▸ **WORK REQUIRED**
Locate, in the data below, the line that contains "orange brick D8:E8" and the line that contains "none -> white brick I1 level 1"; reproduce exactly those two lines and every line between them, nothing more.

### INPUT FOR THIS TASK ###

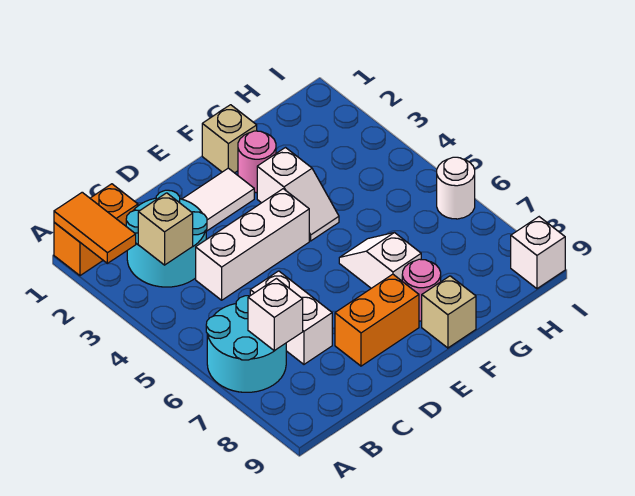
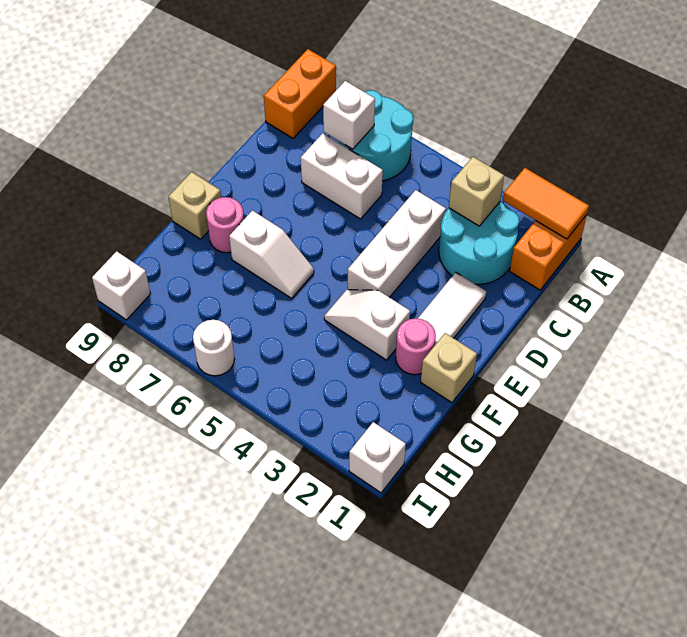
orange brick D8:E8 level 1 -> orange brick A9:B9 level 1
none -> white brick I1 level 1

###
### INPUT FOR THIS TASK ###

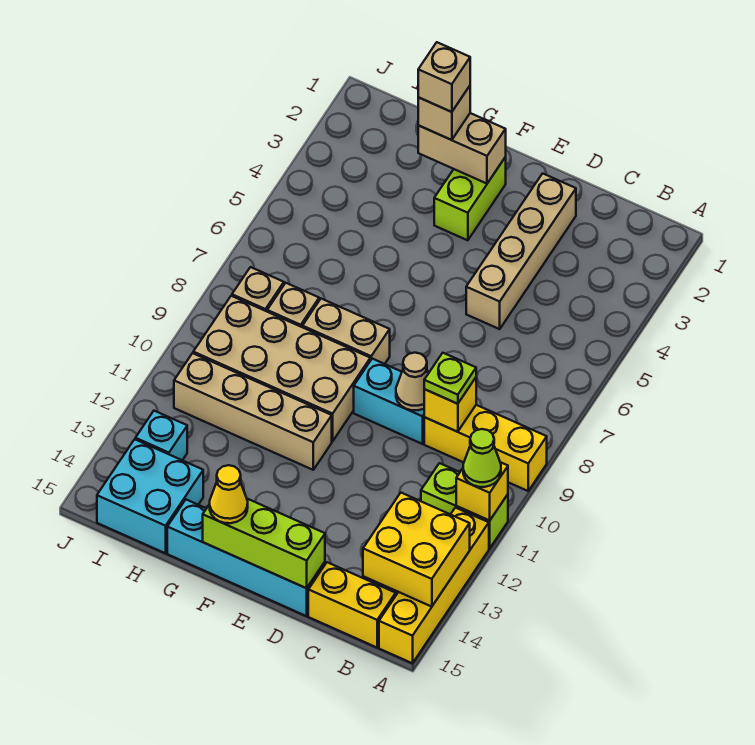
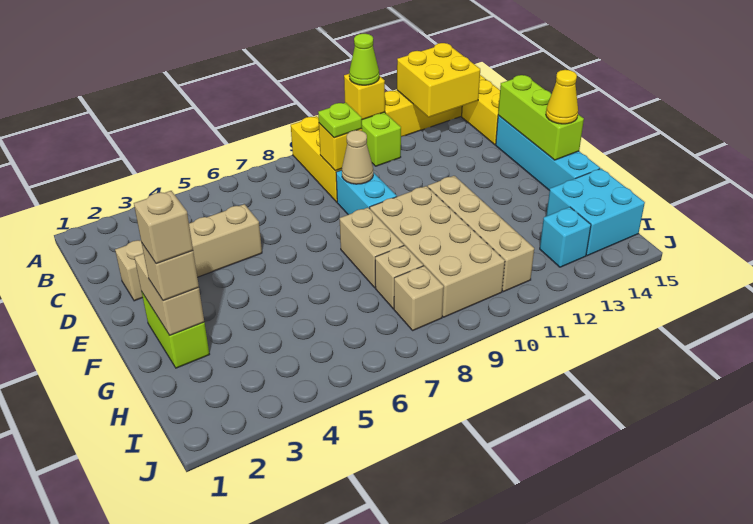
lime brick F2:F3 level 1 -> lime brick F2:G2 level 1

###

▸ **ANSWER SPACE**
orange brick D8:E8 level 1 -> orange brick A9:B9 level 1
none -> white brick I1 level 1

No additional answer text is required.